- _Work order_: Which lines in the material below contain the word "rolling"? Copy each of them.

- _Supplied records_:
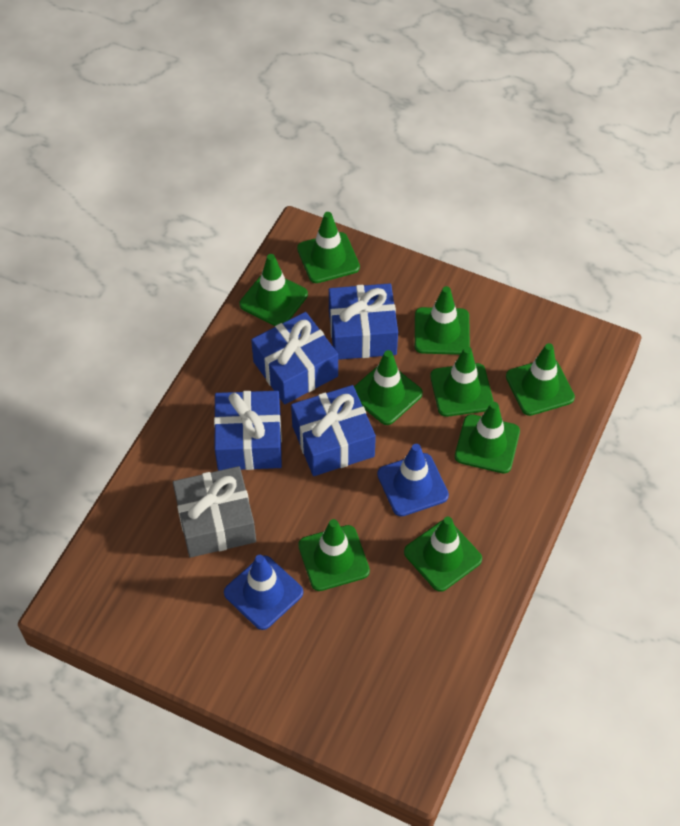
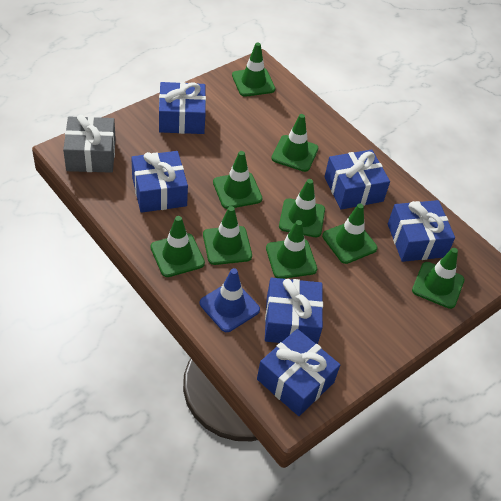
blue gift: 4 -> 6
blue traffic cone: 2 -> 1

==

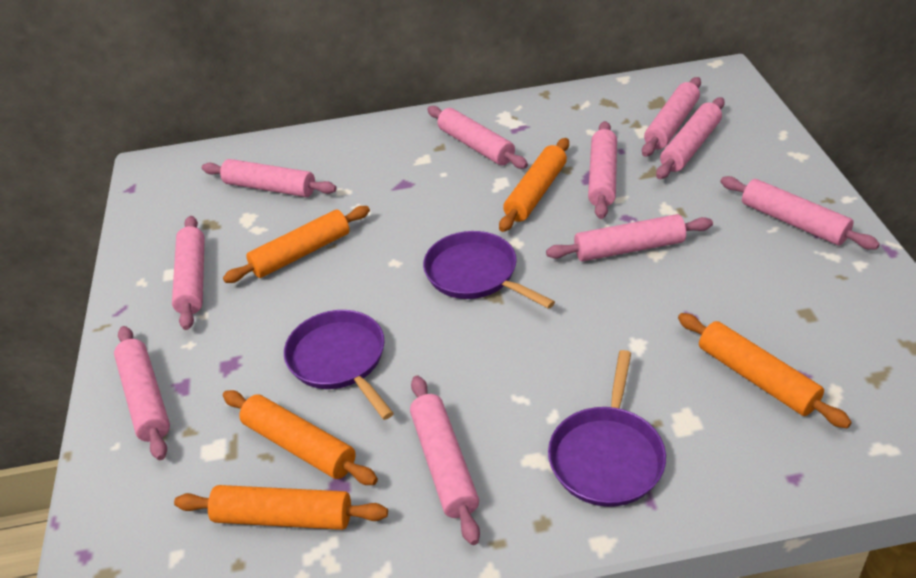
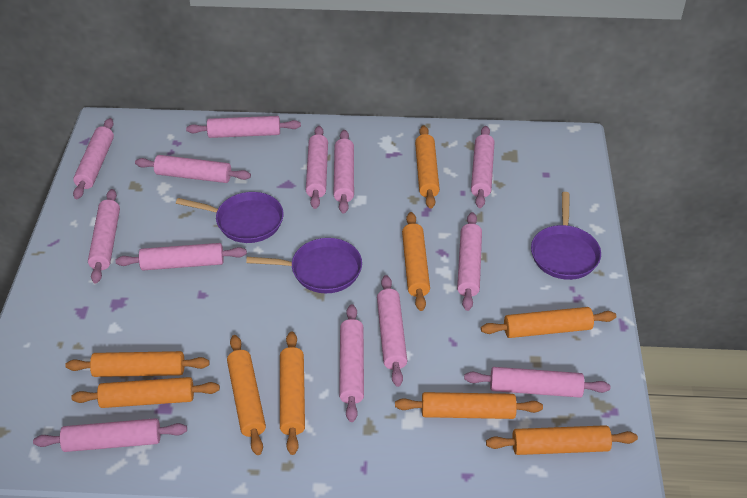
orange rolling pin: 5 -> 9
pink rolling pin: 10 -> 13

- _Written response_:
orange rolling pin: 5 -> 9
pink rolling pin: 10 -> 13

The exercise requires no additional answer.